▼
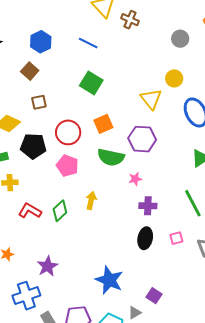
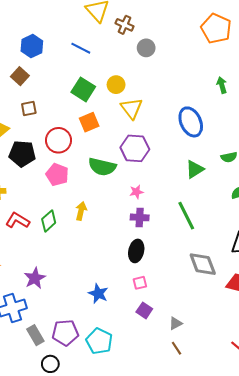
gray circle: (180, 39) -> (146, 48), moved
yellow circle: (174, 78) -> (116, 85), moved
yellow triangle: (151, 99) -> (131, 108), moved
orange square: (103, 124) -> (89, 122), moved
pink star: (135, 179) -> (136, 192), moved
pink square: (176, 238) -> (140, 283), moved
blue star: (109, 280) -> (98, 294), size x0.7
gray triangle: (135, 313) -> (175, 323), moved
▲
▼
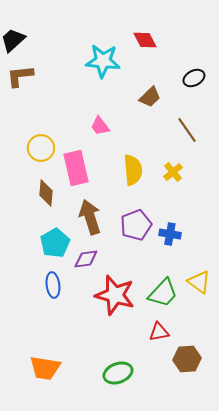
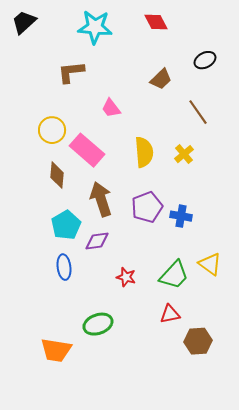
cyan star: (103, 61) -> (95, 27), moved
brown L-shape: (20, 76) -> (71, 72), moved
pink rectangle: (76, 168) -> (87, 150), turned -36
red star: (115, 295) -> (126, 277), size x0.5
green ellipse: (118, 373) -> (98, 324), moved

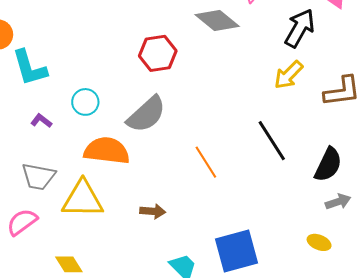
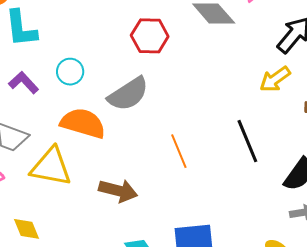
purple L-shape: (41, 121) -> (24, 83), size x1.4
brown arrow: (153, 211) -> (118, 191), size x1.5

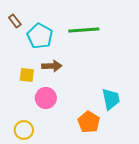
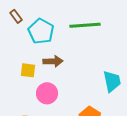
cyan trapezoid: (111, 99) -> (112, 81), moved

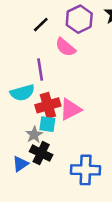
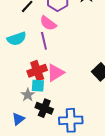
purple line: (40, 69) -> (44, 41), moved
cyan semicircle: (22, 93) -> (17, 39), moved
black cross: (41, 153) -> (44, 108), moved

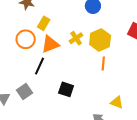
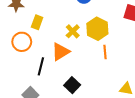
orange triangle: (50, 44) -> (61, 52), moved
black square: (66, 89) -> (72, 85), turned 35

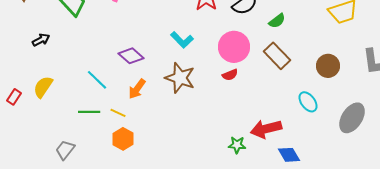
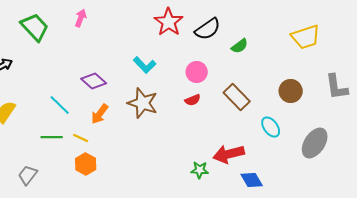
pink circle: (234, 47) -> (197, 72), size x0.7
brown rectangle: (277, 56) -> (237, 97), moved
▲
▼
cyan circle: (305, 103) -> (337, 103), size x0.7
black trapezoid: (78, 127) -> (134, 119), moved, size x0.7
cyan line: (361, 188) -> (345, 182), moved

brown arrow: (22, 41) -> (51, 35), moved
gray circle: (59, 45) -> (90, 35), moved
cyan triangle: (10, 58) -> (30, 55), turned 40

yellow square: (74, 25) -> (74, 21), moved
▲
Set the pictures aside and transcribe exactly the stretch of lines above, beginning with the one holding "pink rectangle: (76, 168)" and ending with the one holding "cyan trapezoid: (111, 99) -> (112, 81), moved".

**RESPONSE TO THIS EXERCISE**.
pink rectangle: (76, 168) -> (87, 150), turned -36
red star: (115, 295) -> (126, 277), size x0.5
green ellipse: (118, 373) -> (98, 324), moved

purple L-shape: (41, 121) -> (24, 83), size x1.4
brown arrow: (153, 211) -> (118, 191), size x1.5

cyan trapezoid: (111, 99) -> (112, 81), moved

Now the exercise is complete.